━━━━━ Recorded information ━━━━━
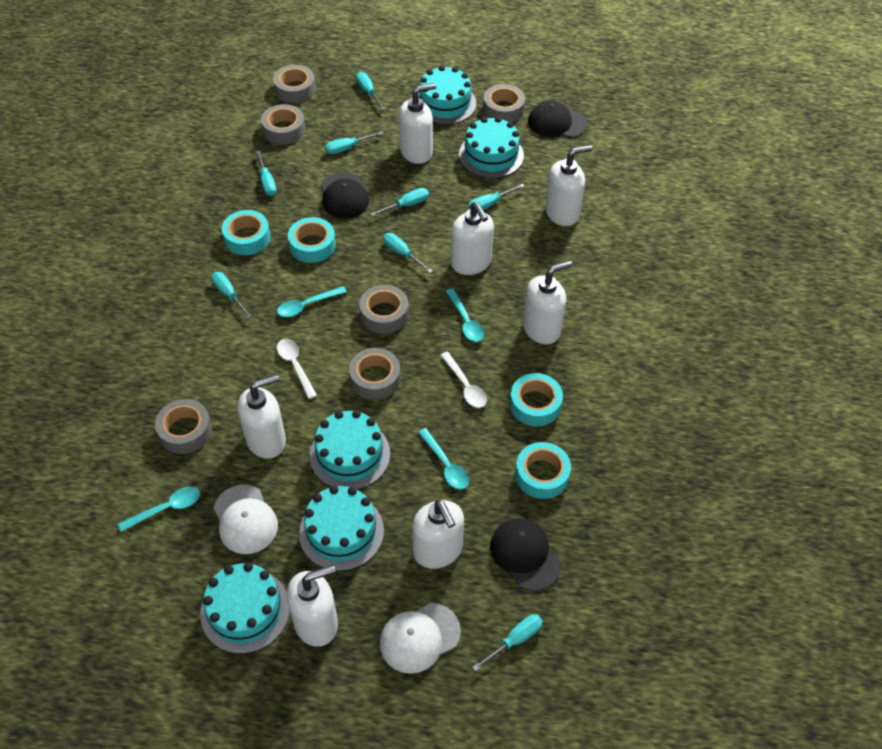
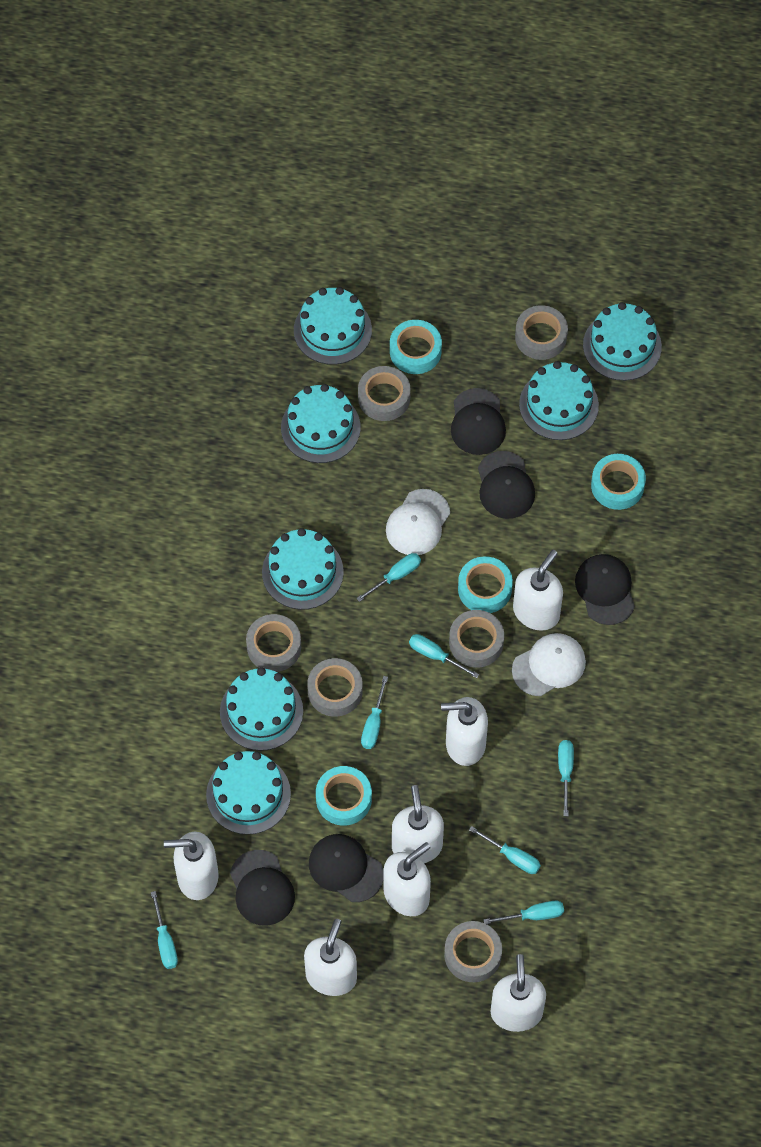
black cap: 3 -> 5
turquoise cake: 5 -> 7
turquoise screwdriver: 8 -> 7
turquoise spoon: 4 -> 0
white spoon: 2 -> 0

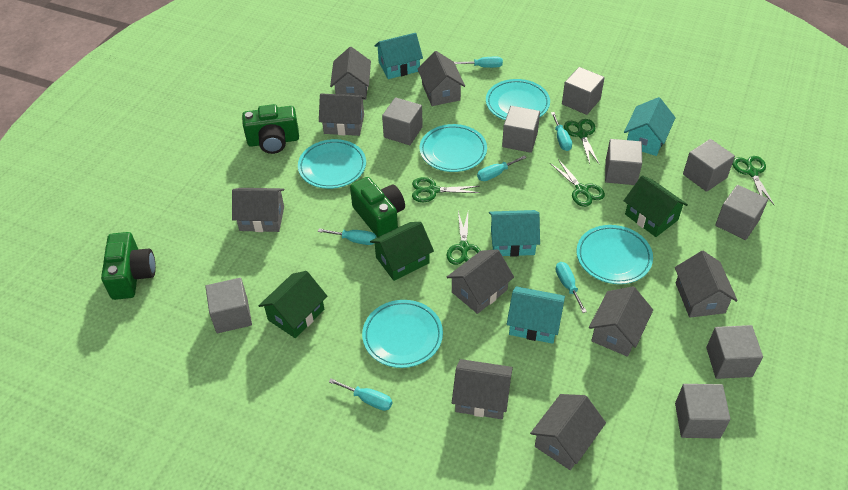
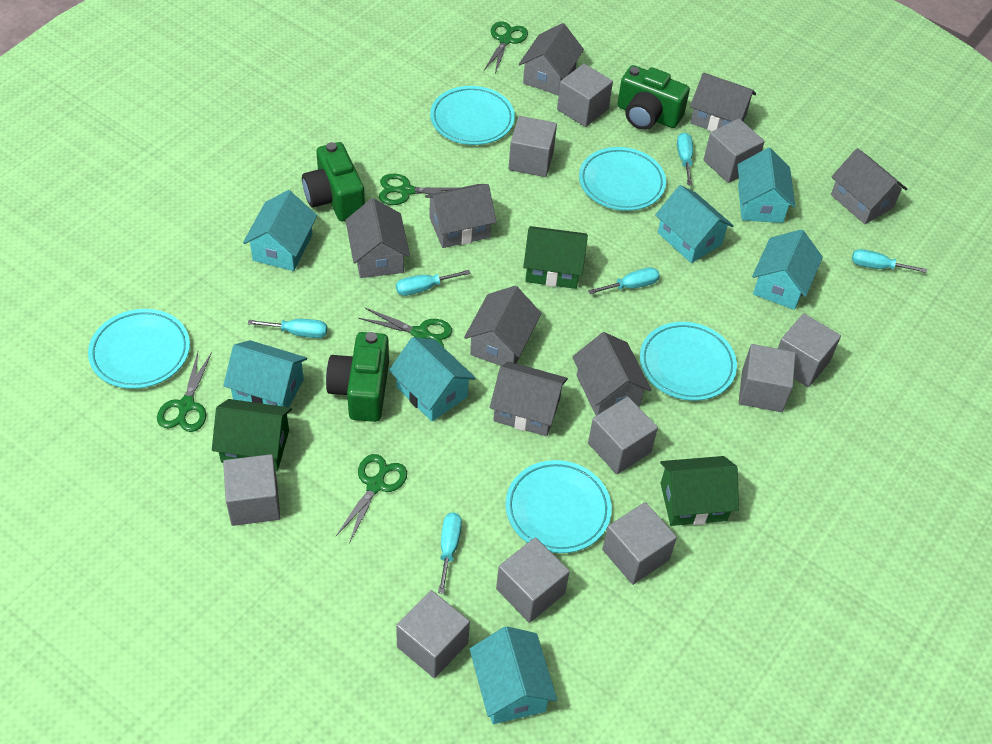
grey cube: 9 -> 10
grey house: 9 -> 8
turquoise house: 4 -> 7

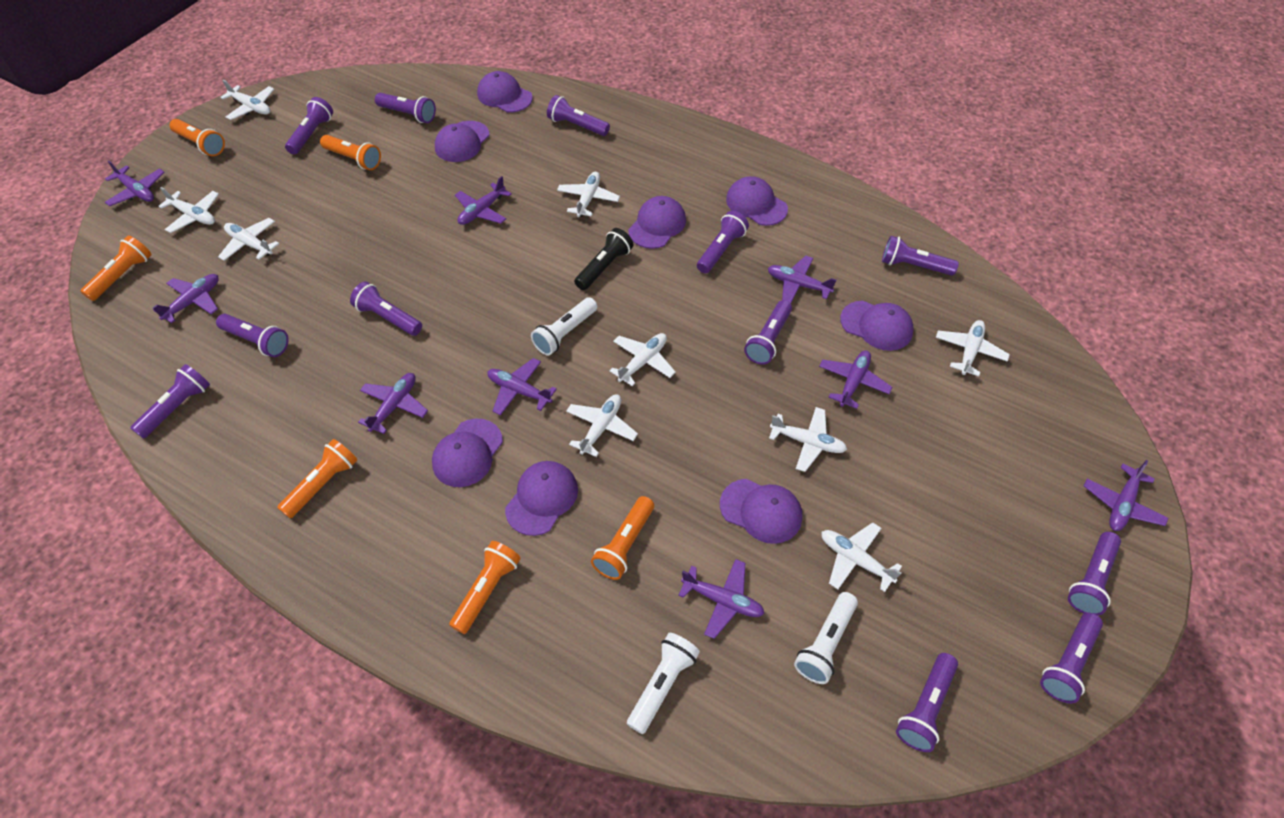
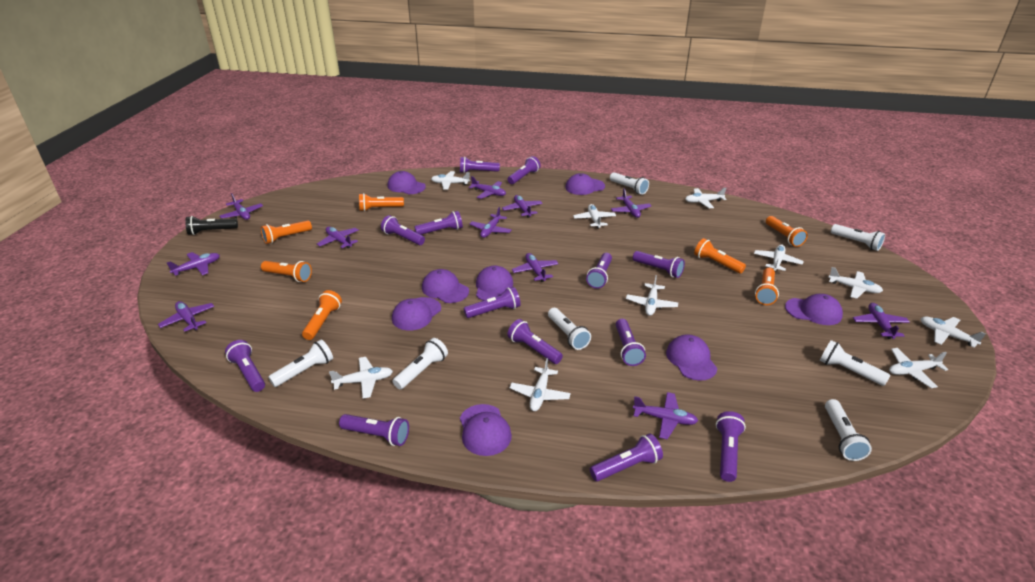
orange flashlight: 6 -> 7
purple flashlight: 12 -> 13
purple plane: 9 -> 11
white flashlight: 3 -> 7
white plane: 9 -> 10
━━━━━
#### [Exercise objective]
Every line in the records above with the string "white" in it should be shown.

#### [Solution for this task]
white spoon: 2 -> 0
white flashlight: 3 -> 7
white plane: 9 -> 10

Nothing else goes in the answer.